Where does the word "plus" show up in the records? Copy every line that holds it.

(Beginning of Dataset content)

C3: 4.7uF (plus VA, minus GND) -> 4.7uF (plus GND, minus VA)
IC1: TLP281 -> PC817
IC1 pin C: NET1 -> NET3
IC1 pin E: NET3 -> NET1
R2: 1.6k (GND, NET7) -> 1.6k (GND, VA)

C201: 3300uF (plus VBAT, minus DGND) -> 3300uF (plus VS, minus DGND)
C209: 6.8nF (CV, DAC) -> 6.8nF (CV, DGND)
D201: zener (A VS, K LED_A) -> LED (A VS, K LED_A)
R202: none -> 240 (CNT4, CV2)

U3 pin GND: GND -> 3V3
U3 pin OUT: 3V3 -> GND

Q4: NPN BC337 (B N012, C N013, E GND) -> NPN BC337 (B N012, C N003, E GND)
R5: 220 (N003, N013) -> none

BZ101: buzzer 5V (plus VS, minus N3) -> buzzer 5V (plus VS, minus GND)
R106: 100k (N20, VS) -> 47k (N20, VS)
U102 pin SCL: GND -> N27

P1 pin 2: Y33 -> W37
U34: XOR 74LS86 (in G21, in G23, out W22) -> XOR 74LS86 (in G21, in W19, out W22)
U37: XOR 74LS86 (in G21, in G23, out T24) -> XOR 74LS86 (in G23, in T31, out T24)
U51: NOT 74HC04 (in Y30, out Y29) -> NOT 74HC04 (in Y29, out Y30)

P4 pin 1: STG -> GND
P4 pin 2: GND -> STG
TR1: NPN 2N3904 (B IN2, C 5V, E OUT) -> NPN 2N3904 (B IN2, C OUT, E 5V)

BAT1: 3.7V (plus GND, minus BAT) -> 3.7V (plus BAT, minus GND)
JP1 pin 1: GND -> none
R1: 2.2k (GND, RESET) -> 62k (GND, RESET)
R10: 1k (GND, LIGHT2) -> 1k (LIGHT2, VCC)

(End of Dataset content)

*Final answer*
C3: 4.7uF (plus VA, minus GND) -> 4.7uF (plus GND, minus VA)
C201: 3300uF (plus VBAT, minus DGND) -> 3300uF (plus VS, minus DGND)
BZ101: buzzer 5V (plus VS, minus N3) -> buzzer 5V (plus VS, minus GND)
BAT1: 3.7V (plus GND, minus BAT) -> 3.7V (plus BAT, minus GND)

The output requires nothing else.